Reproduce exactly the lines of the material beneath, from the line that contains "yellow 1x2 brick [175,192,256,302]" to the line that contains "red 1x1 tile", both included, and no other lines.

**DATA SECTION:**
--------------------------------------------------

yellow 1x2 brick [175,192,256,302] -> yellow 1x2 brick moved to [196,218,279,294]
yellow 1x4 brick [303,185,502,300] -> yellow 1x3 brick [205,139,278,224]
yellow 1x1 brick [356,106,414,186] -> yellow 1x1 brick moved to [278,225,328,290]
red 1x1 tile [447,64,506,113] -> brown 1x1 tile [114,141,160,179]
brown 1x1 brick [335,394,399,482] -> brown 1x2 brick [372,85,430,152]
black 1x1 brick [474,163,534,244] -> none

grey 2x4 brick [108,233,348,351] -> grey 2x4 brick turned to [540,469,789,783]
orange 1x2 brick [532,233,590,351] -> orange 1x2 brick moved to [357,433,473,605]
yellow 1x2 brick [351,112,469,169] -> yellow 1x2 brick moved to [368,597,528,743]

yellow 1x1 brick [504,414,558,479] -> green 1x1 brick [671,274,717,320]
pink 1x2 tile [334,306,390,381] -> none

--------------------------------------------------

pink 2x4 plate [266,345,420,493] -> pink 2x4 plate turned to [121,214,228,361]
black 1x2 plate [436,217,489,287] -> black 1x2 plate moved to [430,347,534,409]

--------------------------------------------------

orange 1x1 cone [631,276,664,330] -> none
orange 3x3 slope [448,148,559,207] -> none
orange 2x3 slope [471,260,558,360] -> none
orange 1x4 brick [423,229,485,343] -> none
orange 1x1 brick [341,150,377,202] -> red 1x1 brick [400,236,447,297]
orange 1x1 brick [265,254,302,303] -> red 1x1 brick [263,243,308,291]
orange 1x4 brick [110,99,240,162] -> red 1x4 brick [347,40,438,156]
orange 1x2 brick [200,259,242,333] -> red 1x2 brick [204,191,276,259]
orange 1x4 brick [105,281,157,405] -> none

--------------------------------------------------

**WRITTEN RESPONSE:**
yellow 1x2 brick [175,192,256,302] -> yellow 1x2 brick moved to [196,218,279,294]
yellow 1x4 brick [303,185,502,300] -> yellow 1x3 brick [205,139,278,224]
yellow 1x1 brick [356,106,414,186] -> yellow 1x1 brick moved to [278,225,328,290]
red 1x1 tile [447,64,506,113] -> brown 1x1 tile [114,141,160,179]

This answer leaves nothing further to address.